WHAT TO PRODUCE:
Could you return the data that follows exactly, minus the images?

(Recorded data)
▬▬▬▬▬▬▬▬▬▬

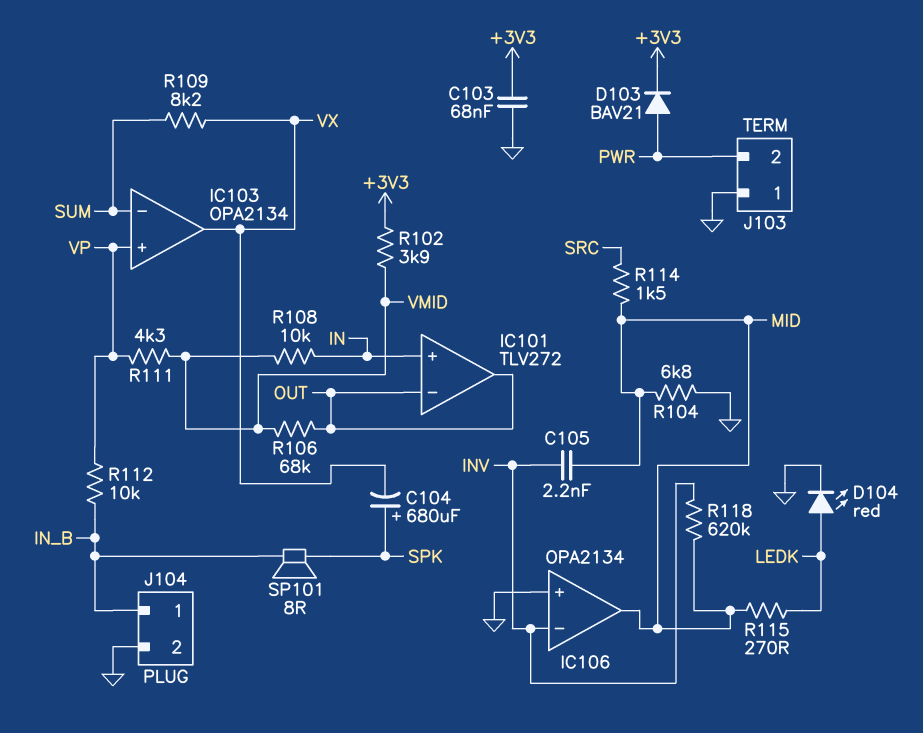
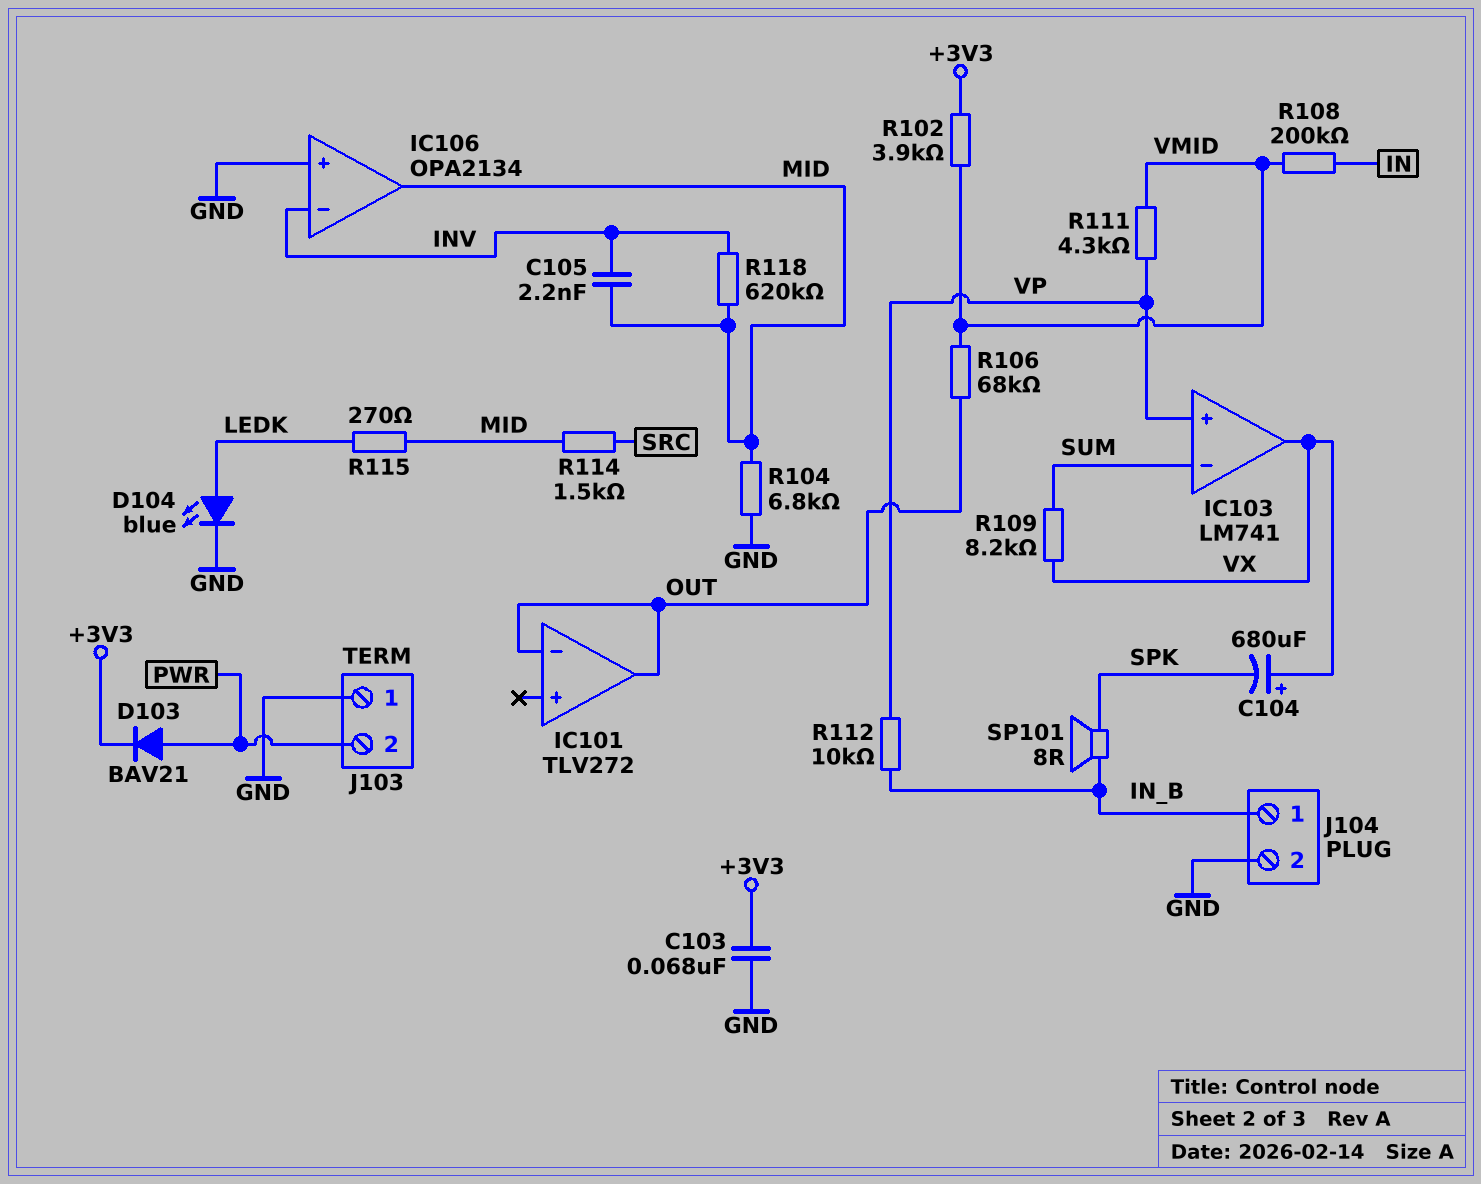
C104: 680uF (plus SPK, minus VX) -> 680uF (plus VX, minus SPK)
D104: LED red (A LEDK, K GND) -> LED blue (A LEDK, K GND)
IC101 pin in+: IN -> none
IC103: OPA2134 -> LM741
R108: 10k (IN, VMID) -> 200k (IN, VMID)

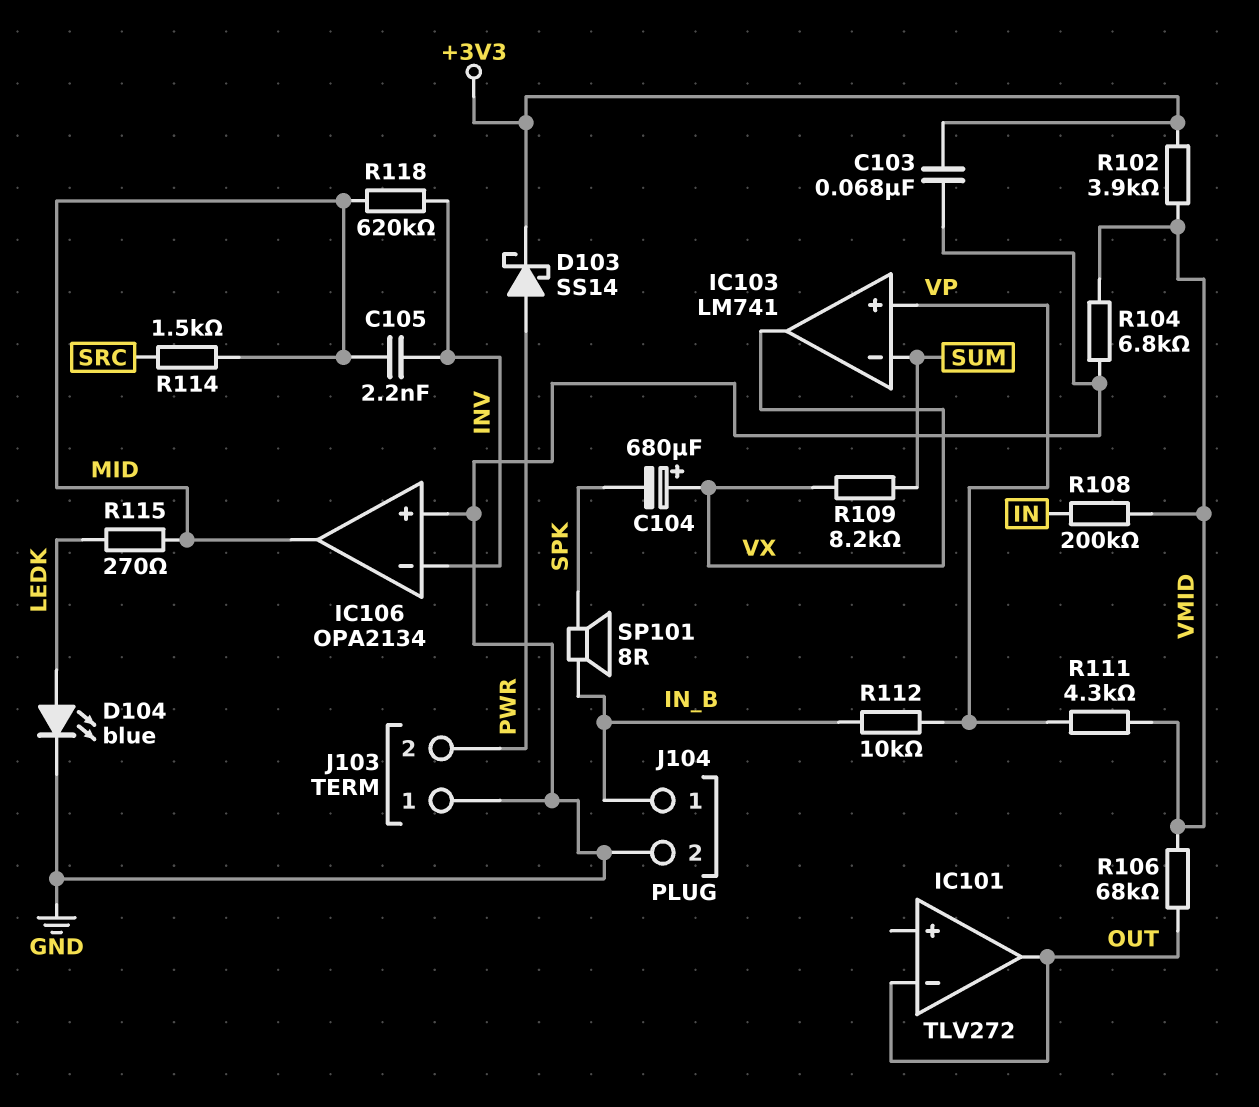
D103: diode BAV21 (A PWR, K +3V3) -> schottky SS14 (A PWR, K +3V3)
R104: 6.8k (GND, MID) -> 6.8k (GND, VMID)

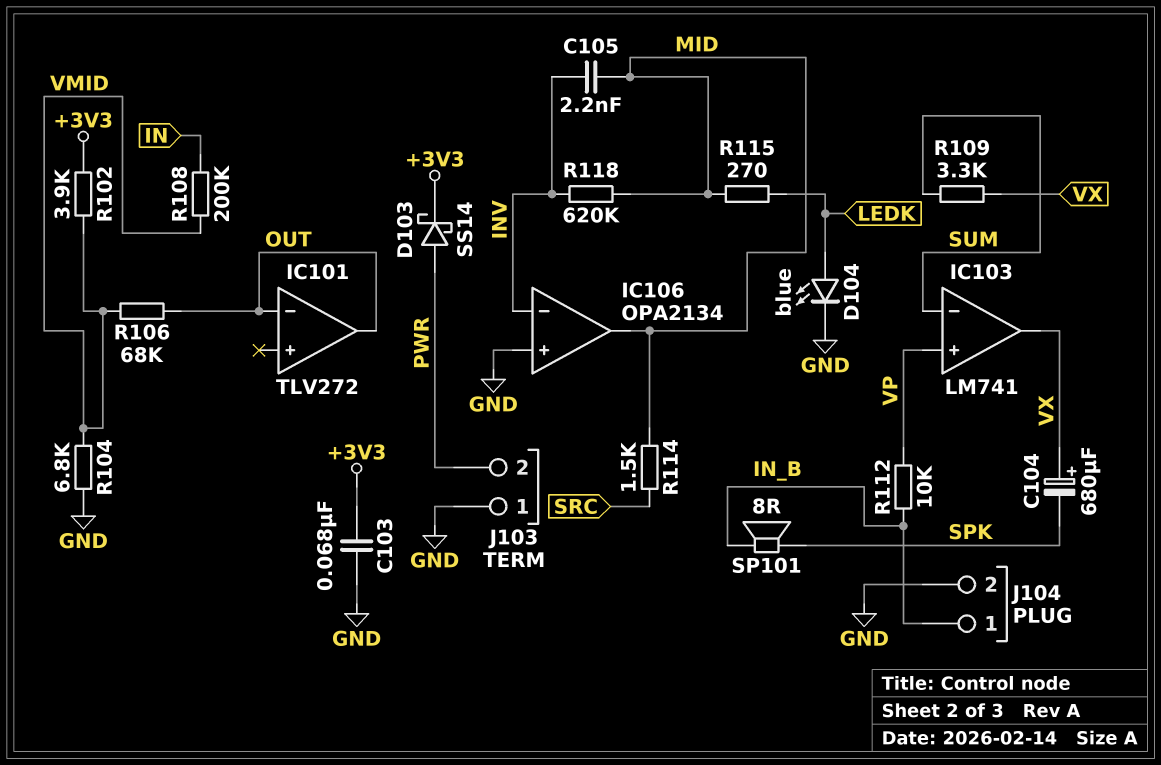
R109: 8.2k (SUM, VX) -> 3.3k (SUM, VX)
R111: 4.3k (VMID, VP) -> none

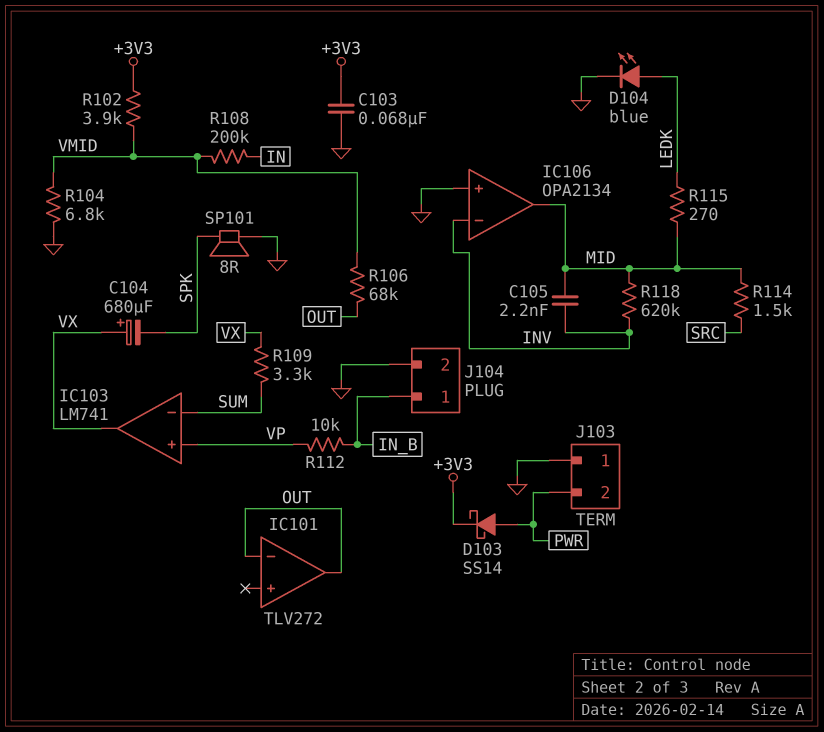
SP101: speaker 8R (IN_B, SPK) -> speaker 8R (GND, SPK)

▬▬▬▬▬▬▬▬▬▬

SOLVED EXERCISE:
C104: 680uF (plus SPK, minus VX) -> 680uF (plus VX, minus SPK)
D104: LED red (A LEDK, K GND) -> LED blue (A LEDK, K GND)
IC101 pin in+: IN -> none
IC103: OPA2134 -> LM741
R108: 10k (IN, VMID) -> 200k (IN, VMID)

D103: diode BAV21 (A PWR, K +3V3) -> schottky SS14 (A PWR, K +3V3)
R104: 6.8k (GND, MID) -> 6.8k (GND, VMID)

R109: 8.2k (SUM, VX) -> 3.3k (SUM, VX)
R111: 4.3k (VMID, VP) -> none

SP101: speaker 8R (IN_B, SPK) -> speaker 8R (GND, SPK)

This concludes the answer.